Exercise brief =>
Go through the records and set each one down exactly, skipping any picture.
:: Records for this task
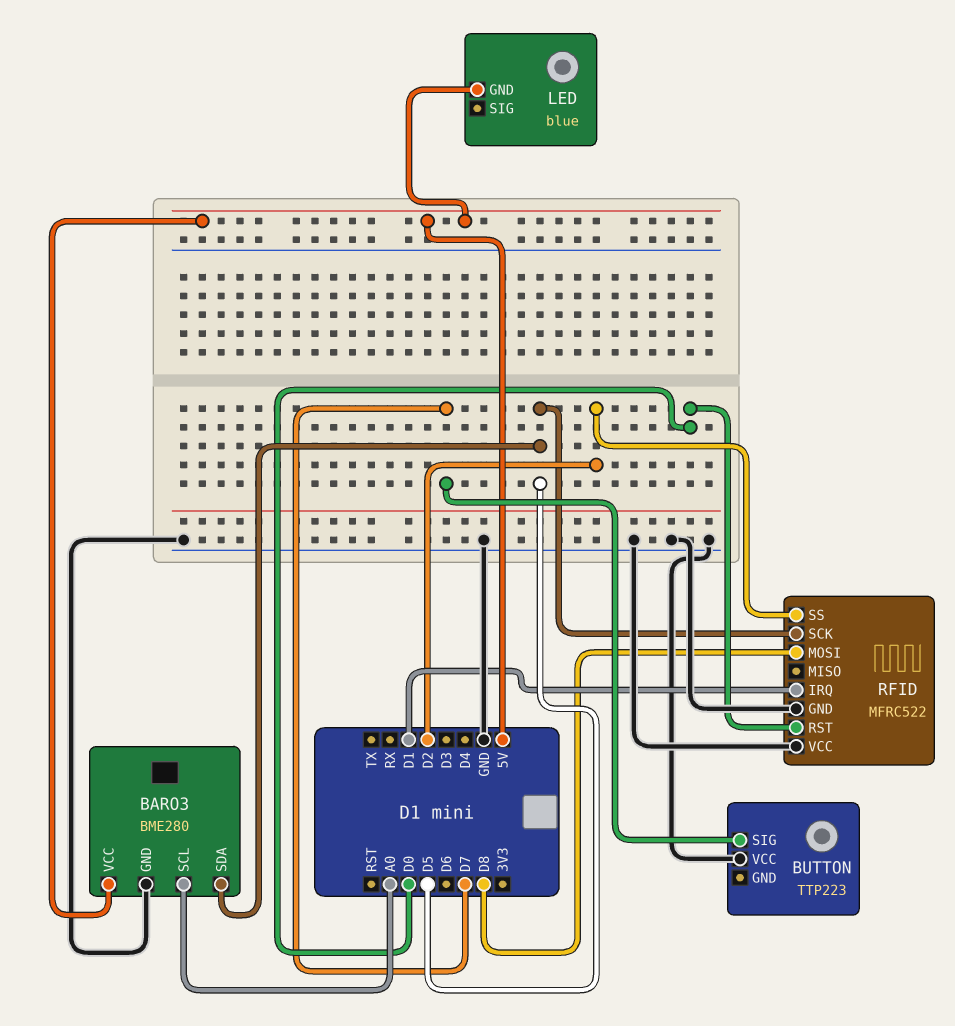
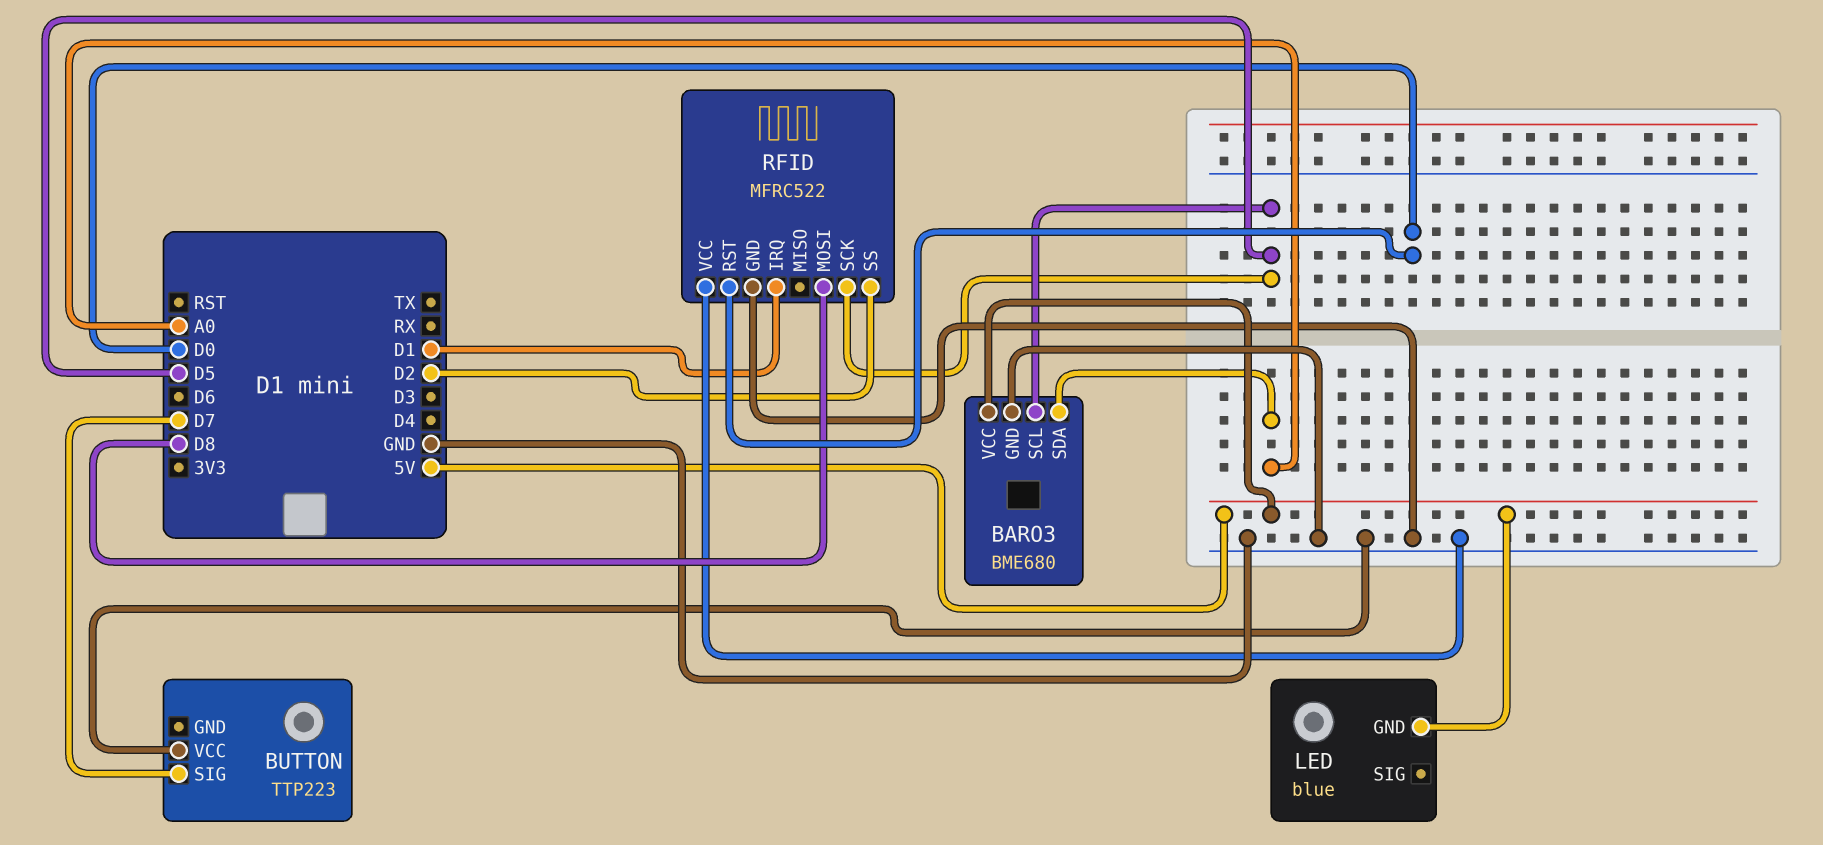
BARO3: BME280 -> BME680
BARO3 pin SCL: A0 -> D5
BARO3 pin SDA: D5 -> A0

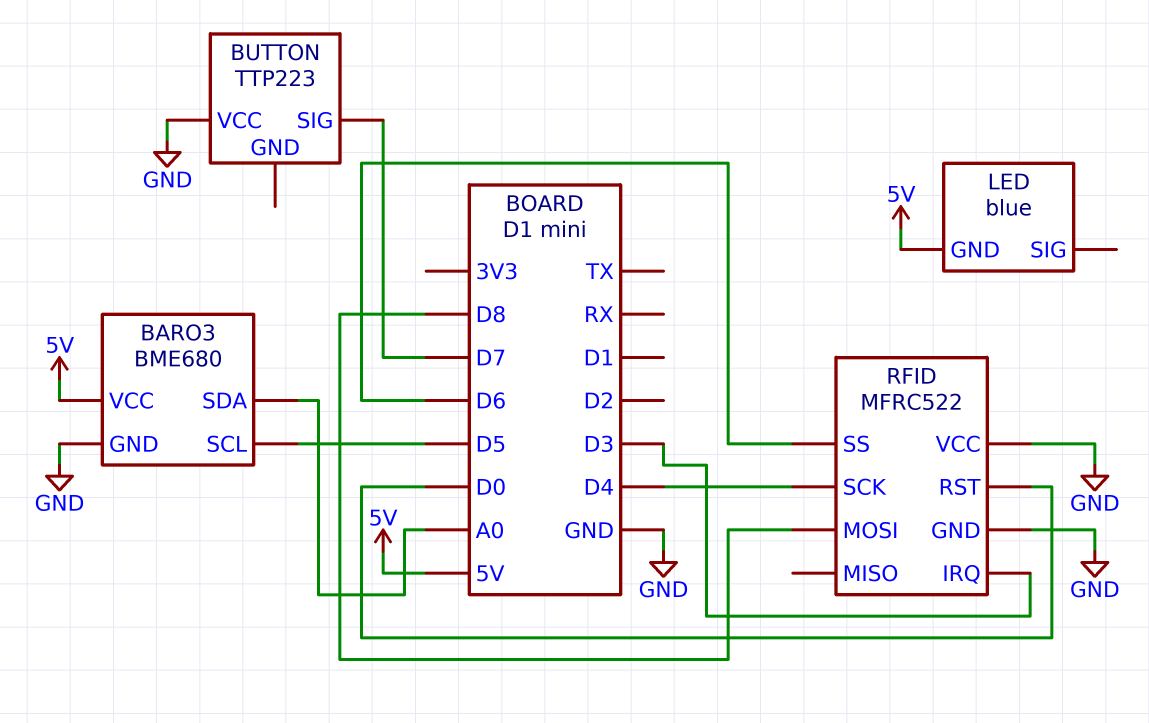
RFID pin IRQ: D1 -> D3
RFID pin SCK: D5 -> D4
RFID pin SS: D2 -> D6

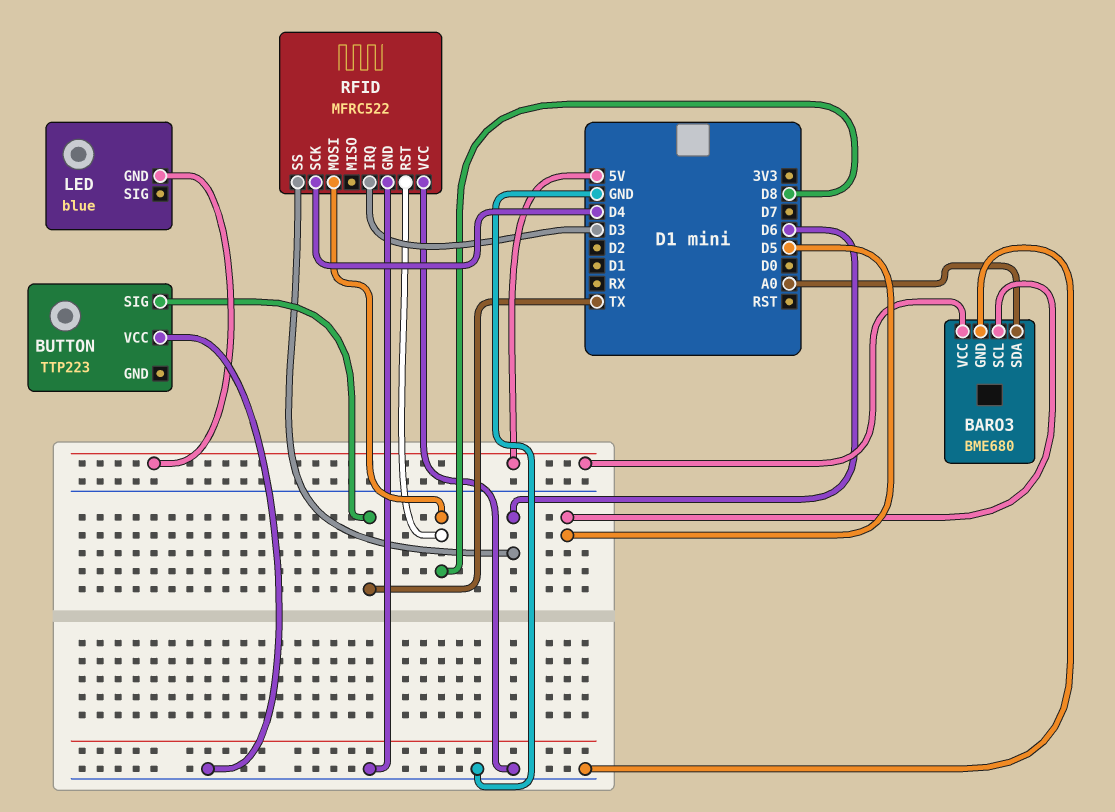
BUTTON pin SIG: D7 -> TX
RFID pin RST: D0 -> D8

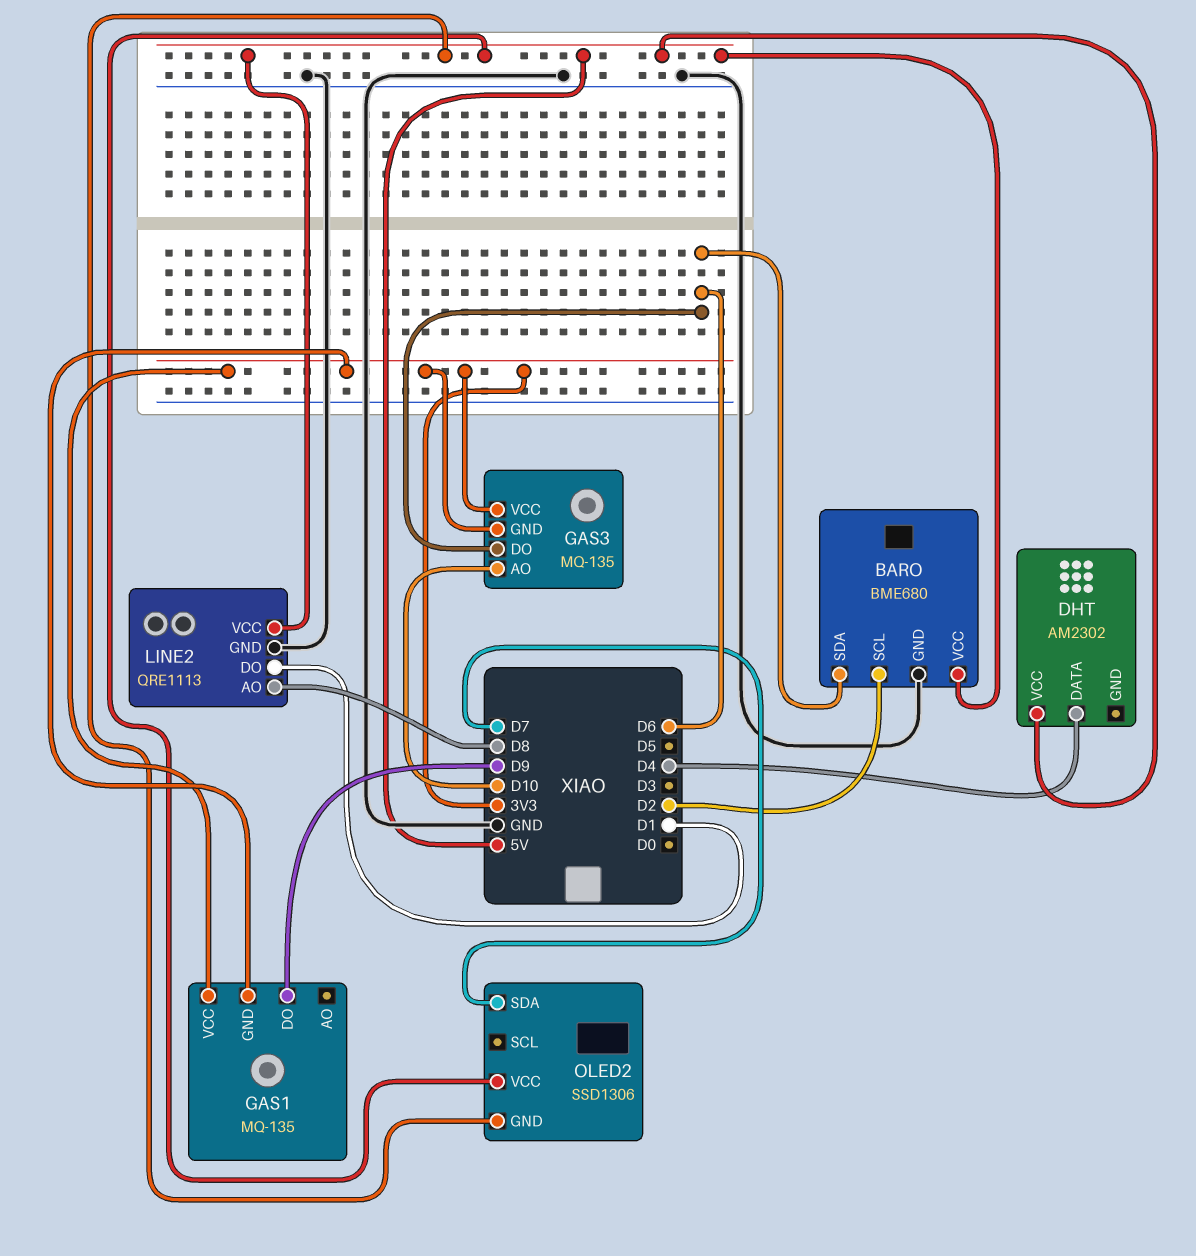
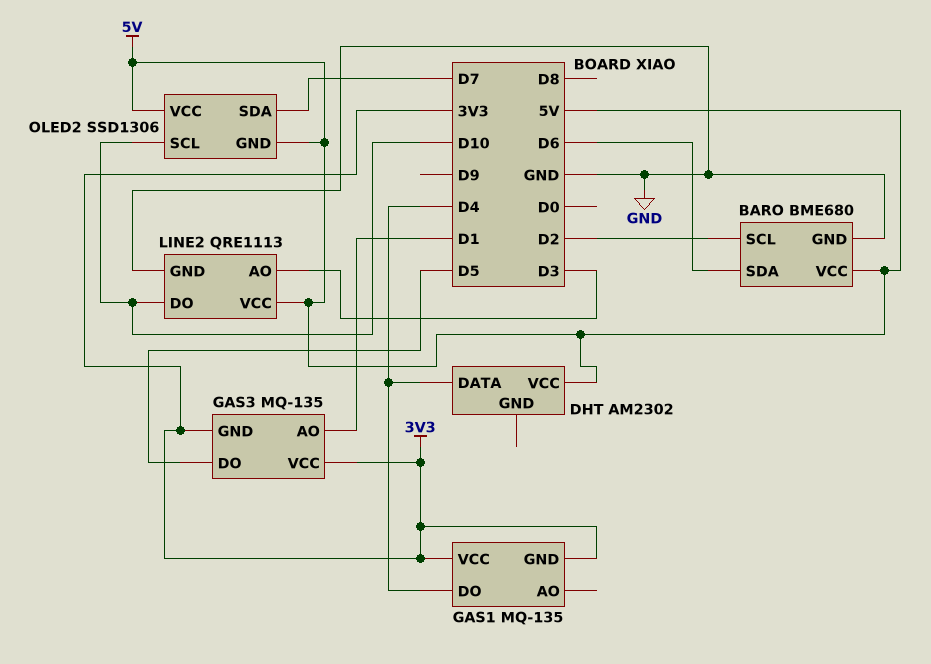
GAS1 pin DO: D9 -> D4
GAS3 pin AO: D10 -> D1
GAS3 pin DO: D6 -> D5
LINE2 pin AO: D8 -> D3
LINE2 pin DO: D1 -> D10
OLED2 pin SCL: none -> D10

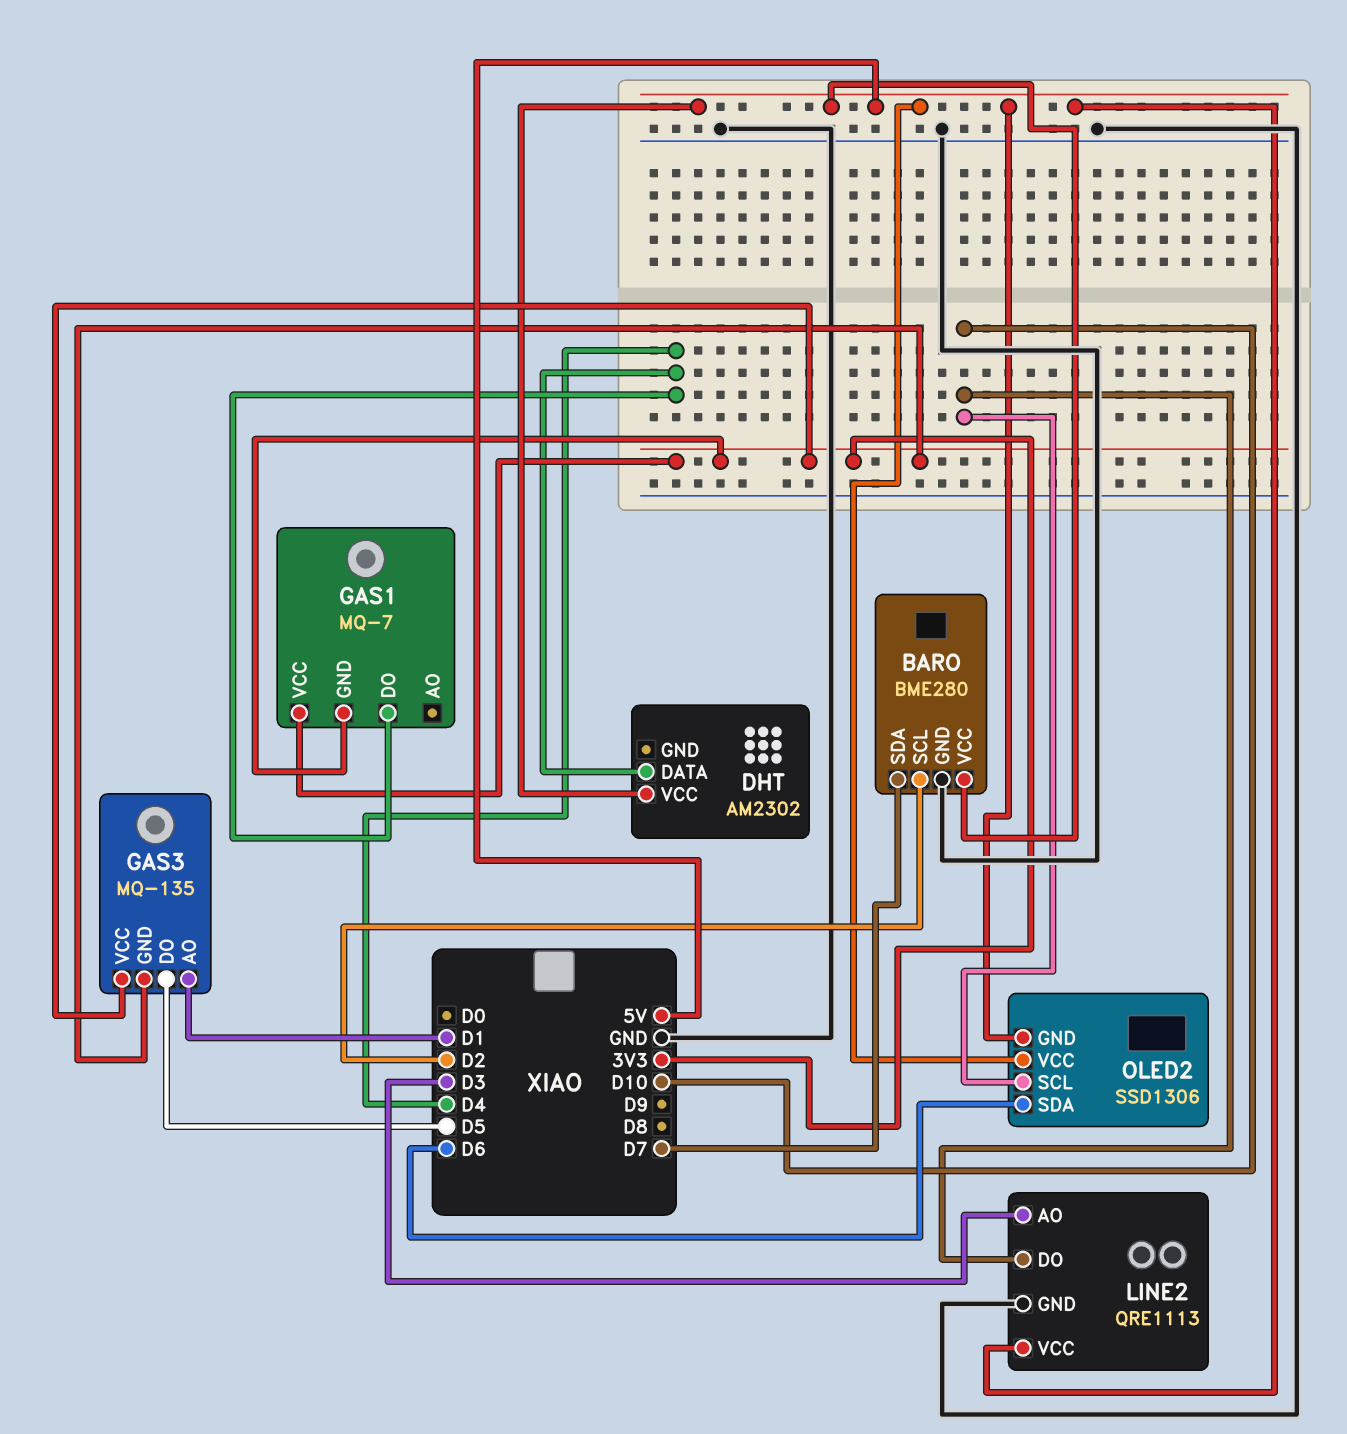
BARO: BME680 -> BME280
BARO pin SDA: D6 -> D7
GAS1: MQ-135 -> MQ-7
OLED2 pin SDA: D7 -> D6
::::
Response area =>
BARO3: BME280 -> BME680
BARO3 pin SCL: A0 -> D5
BARO3 pin SDA: D5 -> A0

RFID pin IRQ: D1 -> D3
RFID pin SCK: D5 -> D4
RFID pin SS: D2 -> D6

BUTTON pin SIG: D7 -> TX
RFID pin RST: D0 -> D8

GAS1 pin DO: D9 -> D4
GAS3 pin AO: D10 -> D1
GAS3 pin DO: D6 -> D5
LINE2 pin AO: D8 -> D3
LINE2 pin DO: D1 -> D10
OLED2 pin SCL: none -> D10

BARO: BME680 -> BME280
BARO pin SDA: D6 -> D7
GAS1: MQ-135 -> MQ-7
OLED2 pin SDA: D7 -> D6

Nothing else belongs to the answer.